THE DATA:
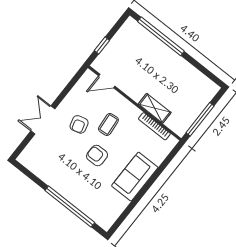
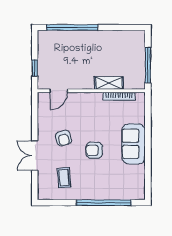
coffee table: (108, 124) -> (64, 178), moved

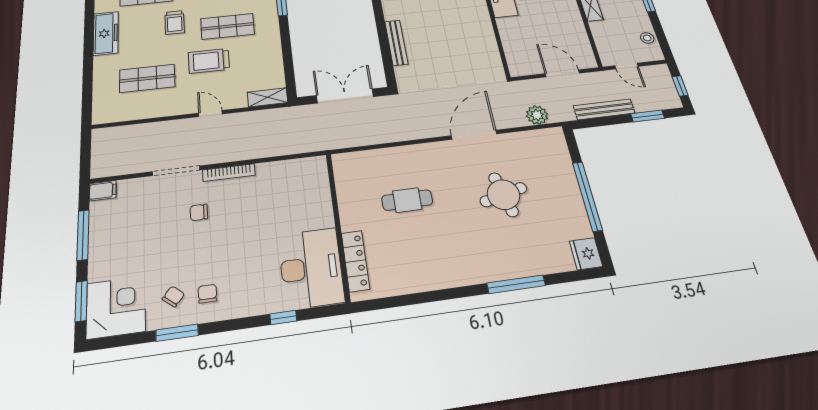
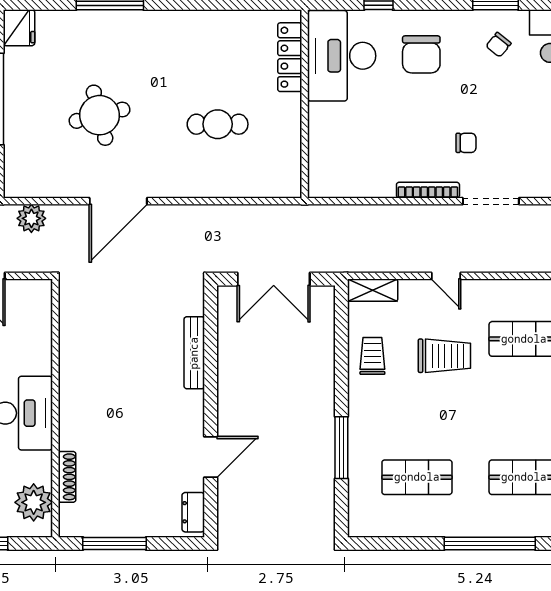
trolley: (175, 23) -> (372, 356), moved
shop shelf: (228, 26) -> (417, 408), removed
chair: (207, 294) -> (421, 54), moved, width x1.87, depth x1.87

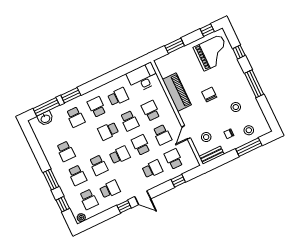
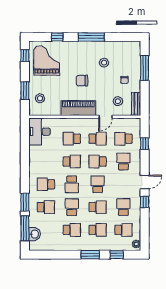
piano: (177, 92) -> (78, 108), moved
school desk: (118, 97) -> (72, 207), moved
stool: (249, 130) -> (40, 98), moved
door: (186, 132) -> (105, 117), hinge flipped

TRY IT: From the material above, output every line exactly as written, dropping any picture.

TASK ANSWER:
coffee table: (108, 124) -> (64, 178), moved

trolley: (175, 23) -> (372, 356), moved
shop shelf: (228, 26) -> (417, 408), removed
chair: (207, 294) -> (421, 54), moved, width x1.87, depth x1.87

piano: (177, 92) -> (78, 108), moved
school desk: (118, 97) -> (72, 207), moved
stool: (249, 130) -> (40, 98), moved
door: (186, 132) -> (105, 117), hinge flipped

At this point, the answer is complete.